### Stored dataset items
****
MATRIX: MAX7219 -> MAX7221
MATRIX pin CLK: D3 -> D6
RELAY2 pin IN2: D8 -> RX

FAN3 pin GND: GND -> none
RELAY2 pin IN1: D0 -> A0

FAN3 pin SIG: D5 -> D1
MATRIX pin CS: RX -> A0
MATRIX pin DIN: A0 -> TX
****
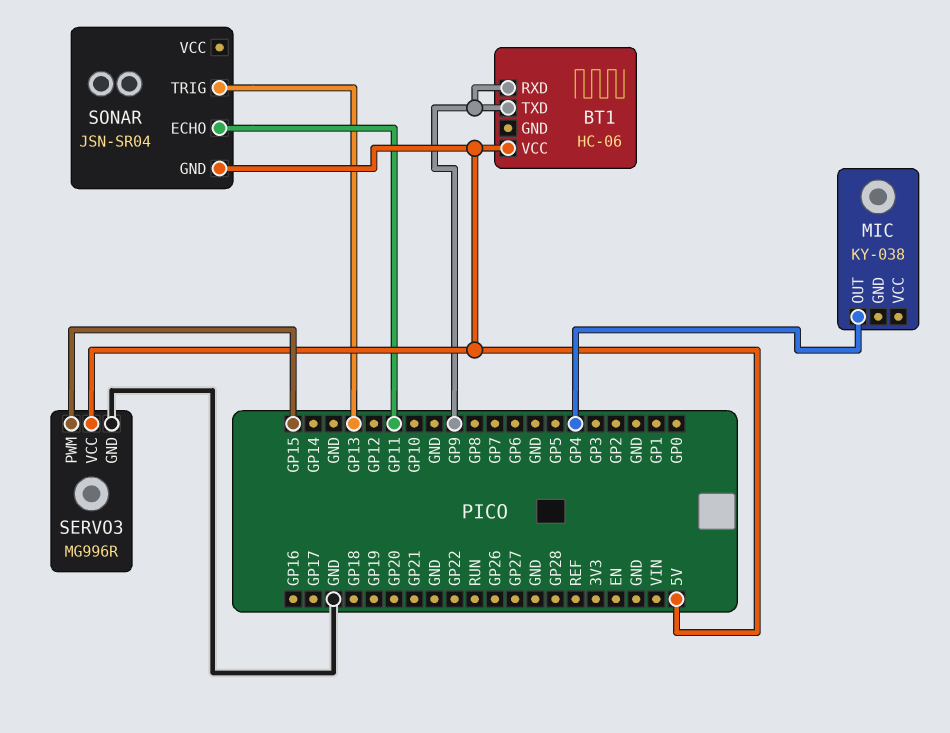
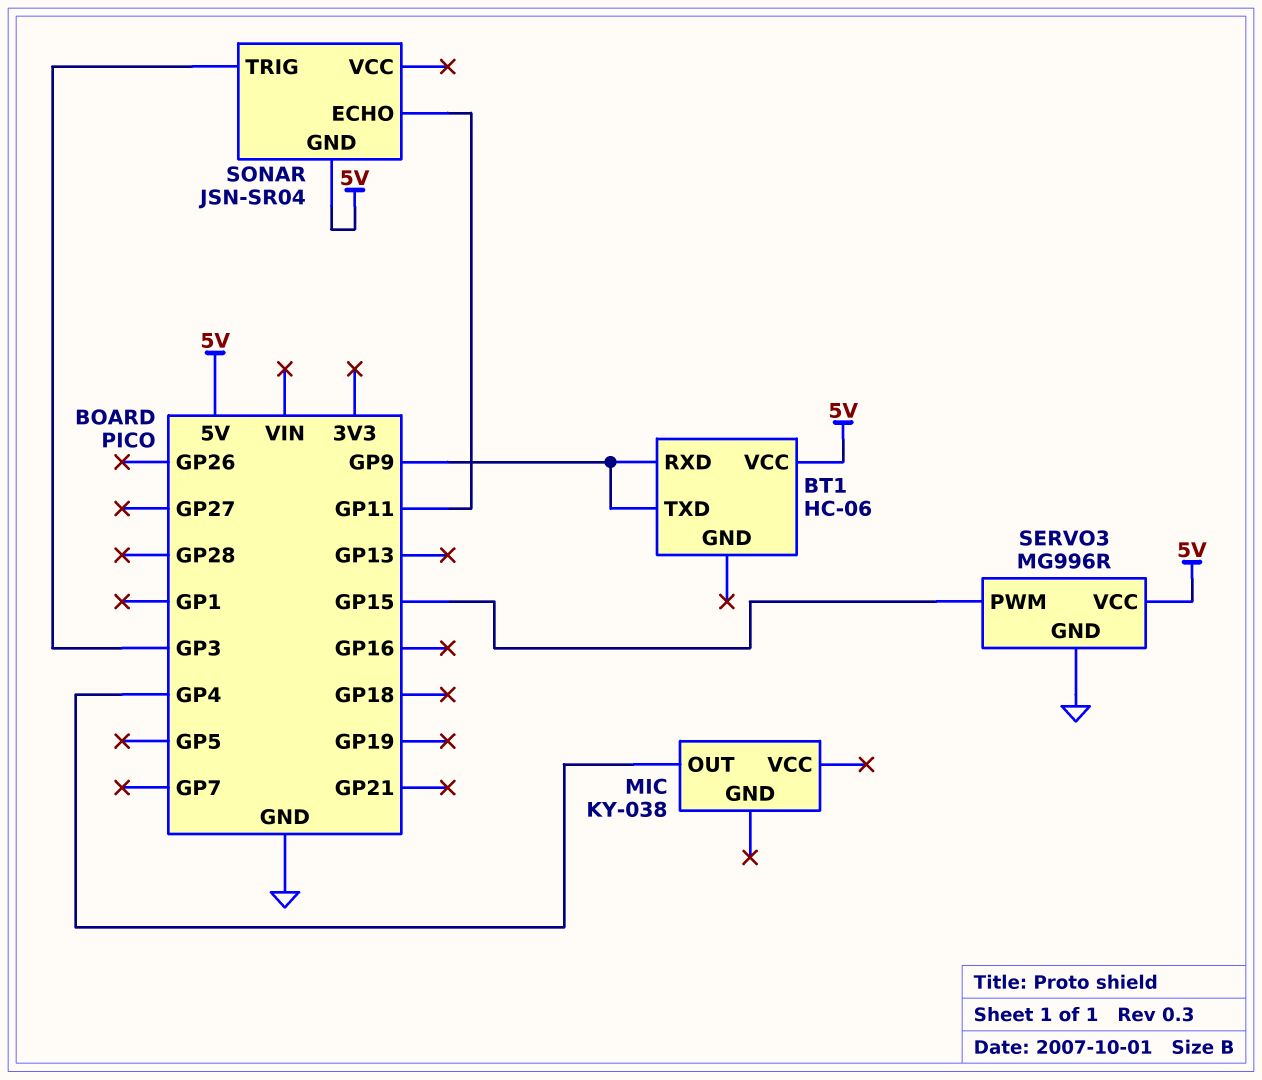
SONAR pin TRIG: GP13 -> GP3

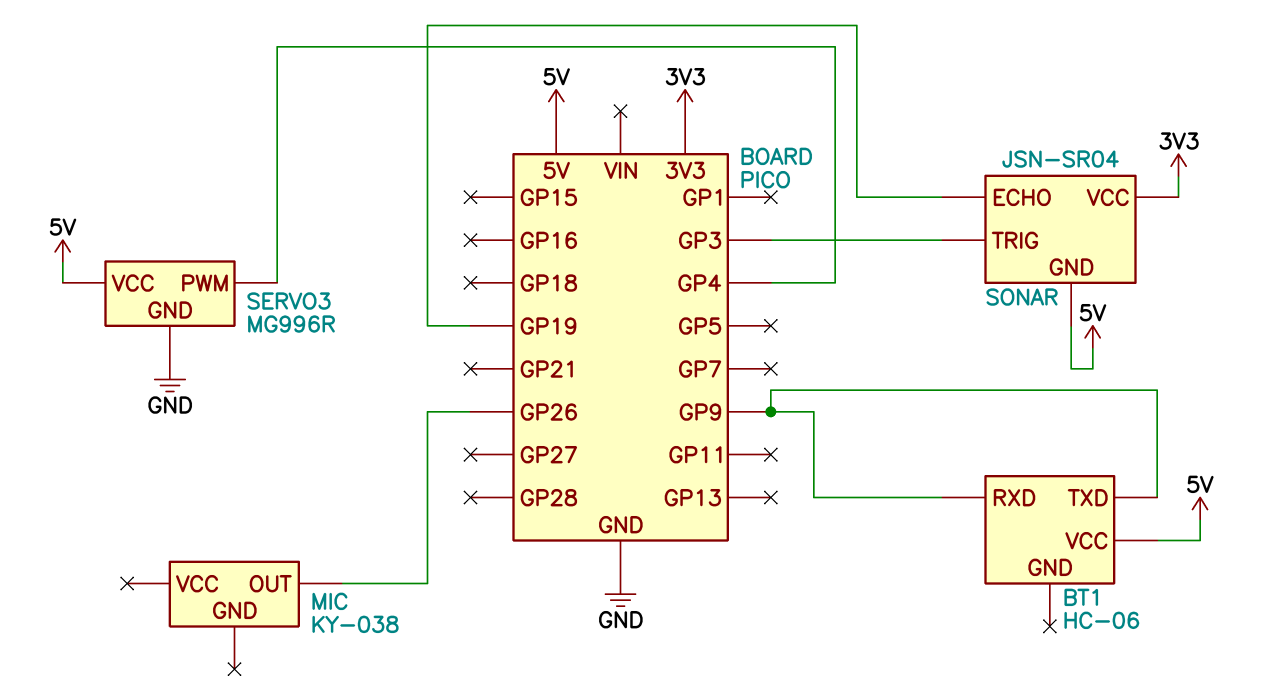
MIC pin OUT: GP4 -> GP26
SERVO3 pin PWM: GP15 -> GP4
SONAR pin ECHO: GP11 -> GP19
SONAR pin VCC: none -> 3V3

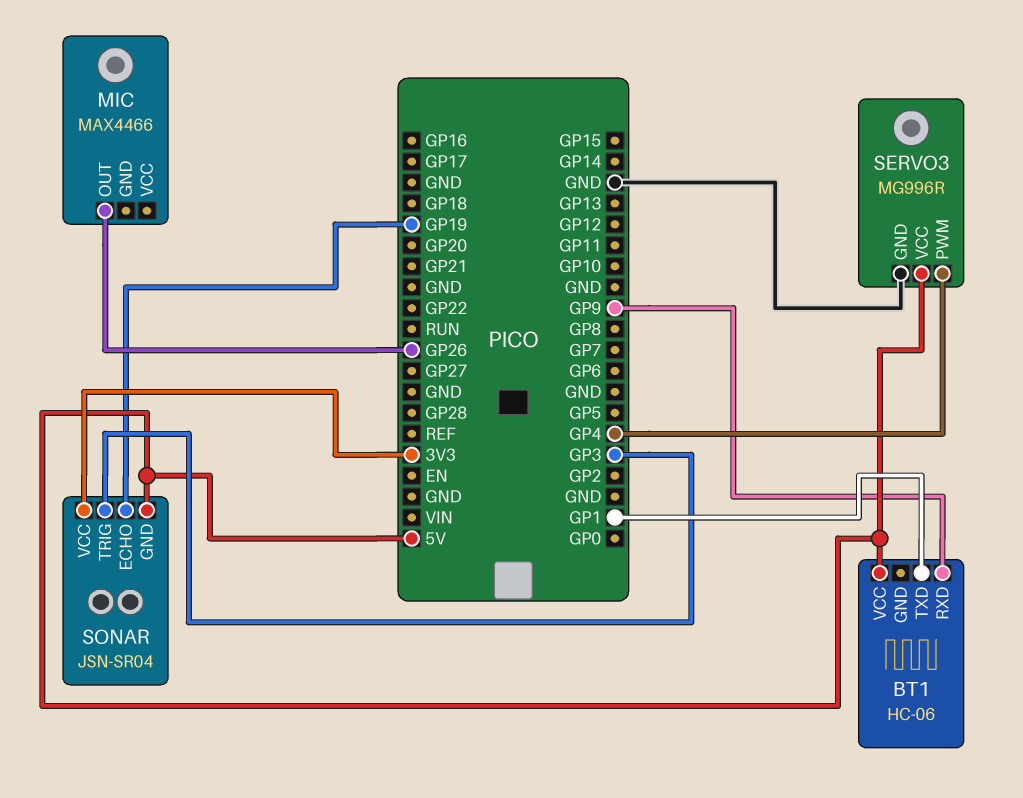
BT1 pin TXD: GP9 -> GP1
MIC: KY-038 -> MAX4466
****
### Your goal
Output, from the data above, the lines from the line with "MATRIX pin CLK: D3 -> D6" to the line with "MATRIX pin DIN: A0 -> TX" exactly as they stand, both ends included and nothing else.

### Exercise response
MATRIX pin CLK: D3 -> D6
RELAY2 pin IN2: D8 -> RX

FAN3 pin GND: GND -> none
RELAY2 pin IN1: D0 -> A0

FAN3 pin SIG: D5 -> D1
MATRIX pin CS: RX -> A0
MATRIX pin DIN: A0 -> TX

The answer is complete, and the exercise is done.